Problem statement: Report how many lines of the material below contain the string "weiß". The reply is that number and no more.

*** Data below

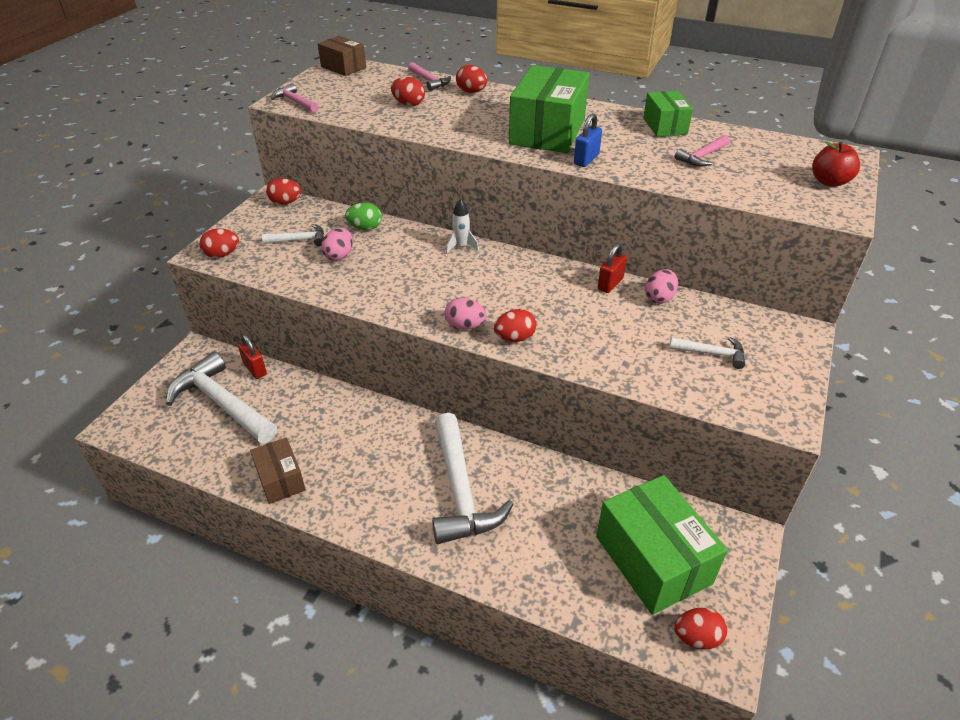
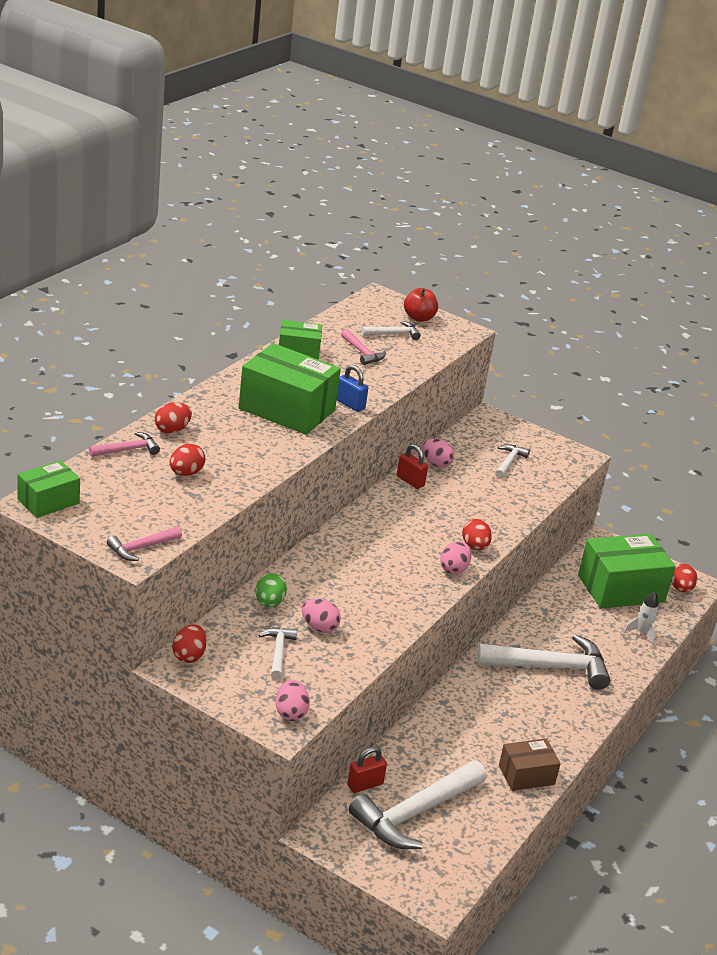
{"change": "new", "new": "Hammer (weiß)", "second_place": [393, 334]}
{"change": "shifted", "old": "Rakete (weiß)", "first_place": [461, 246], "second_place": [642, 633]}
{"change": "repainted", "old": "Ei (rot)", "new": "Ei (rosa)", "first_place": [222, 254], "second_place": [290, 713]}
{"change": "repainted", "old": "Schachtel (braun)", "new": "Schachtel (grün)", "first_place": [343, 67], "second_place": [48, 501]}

******

Solution to the problem: 2